→ Records supplied
========================================

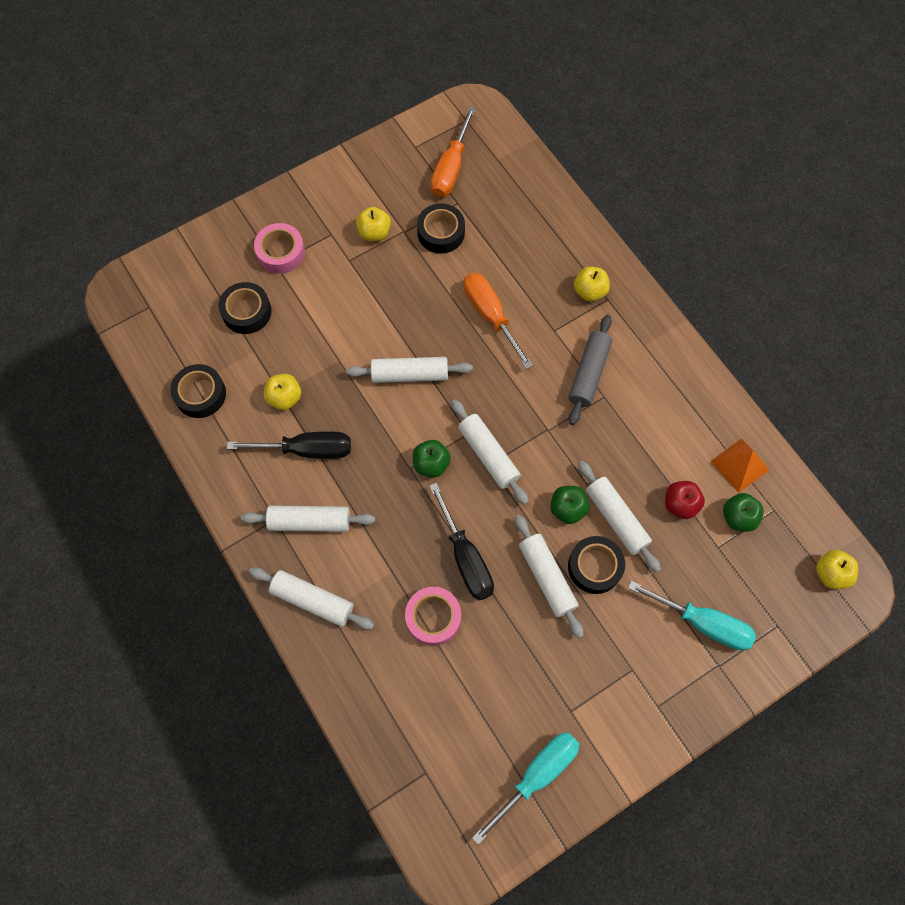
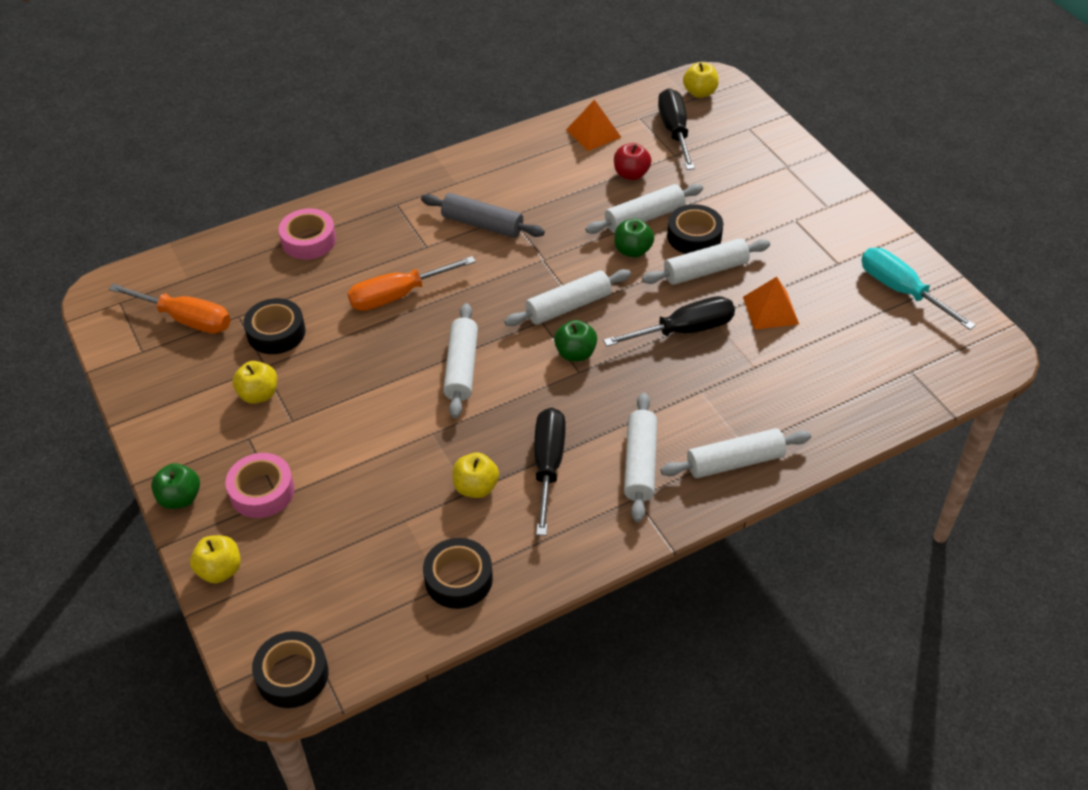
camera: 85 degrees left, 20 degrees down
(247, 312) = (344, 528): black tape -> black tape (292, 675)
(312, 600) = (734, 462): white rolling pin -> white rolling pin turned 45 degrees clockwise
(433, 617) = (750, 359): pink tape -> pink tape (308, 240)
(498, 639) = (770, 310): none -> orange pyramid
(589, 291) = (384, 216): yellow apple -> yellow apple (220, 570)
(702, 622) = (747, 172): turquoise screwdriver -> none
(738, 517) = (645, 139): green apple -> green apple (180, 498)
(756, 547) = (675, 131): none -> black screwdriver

========================================

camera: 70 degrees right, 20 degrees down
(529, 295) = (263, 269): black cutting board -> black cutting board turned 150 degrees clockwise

========================================

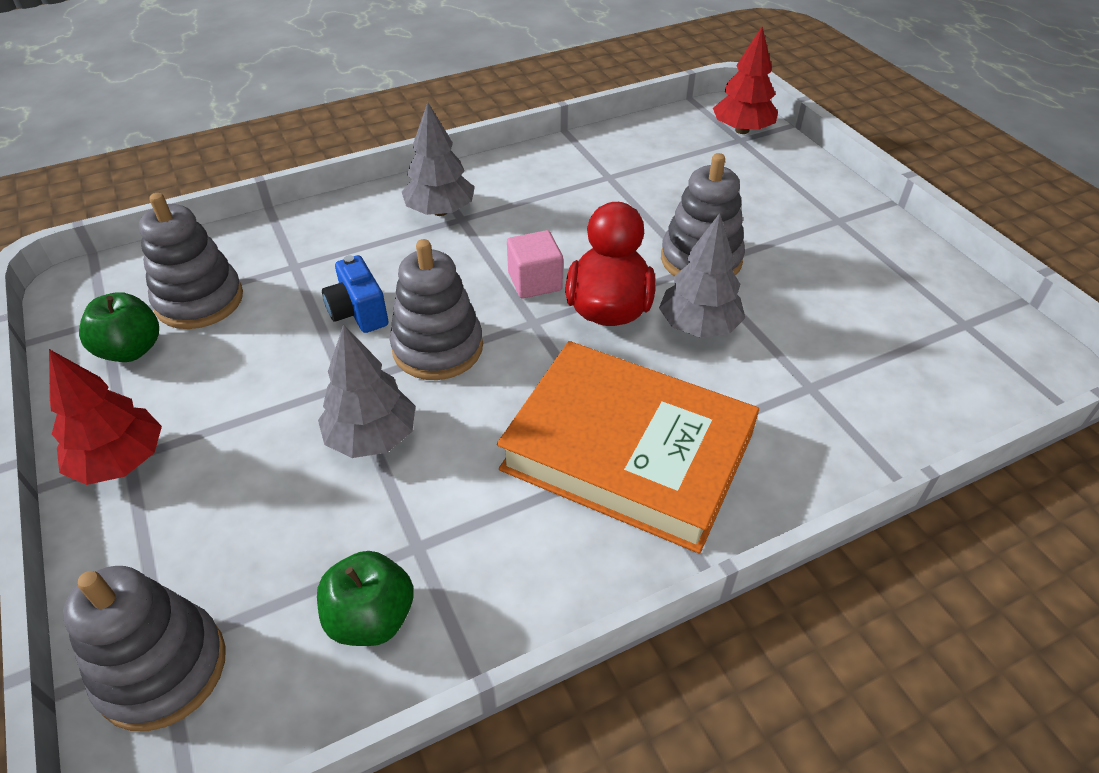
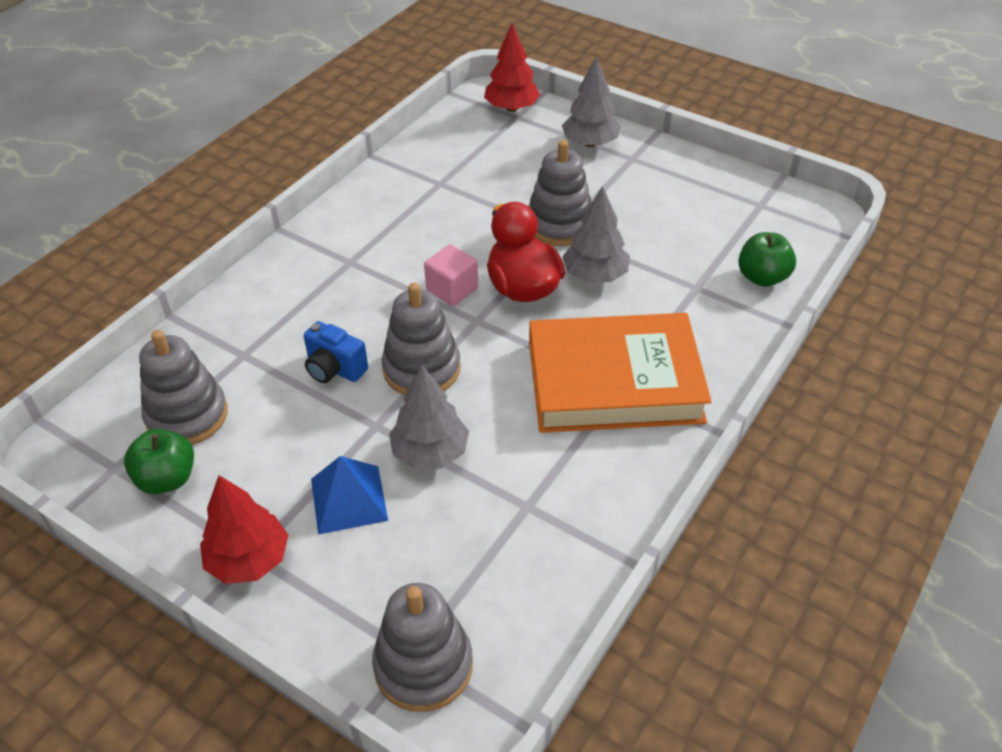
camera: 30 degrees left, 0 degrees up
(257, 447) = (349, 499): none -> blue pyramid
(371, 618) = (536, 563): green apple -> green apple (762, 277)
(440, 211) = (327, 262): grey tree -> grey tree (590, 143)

========================================

From the entries, report every line in which the string "clockwise" occurs.

(312, 600) = (734, 462): white rolling pin -> white rolling pin turned 45 degrees clockwise
(529, 295) = (263, 269): black cutting board -> black cutting board turned 150 degrees clockwise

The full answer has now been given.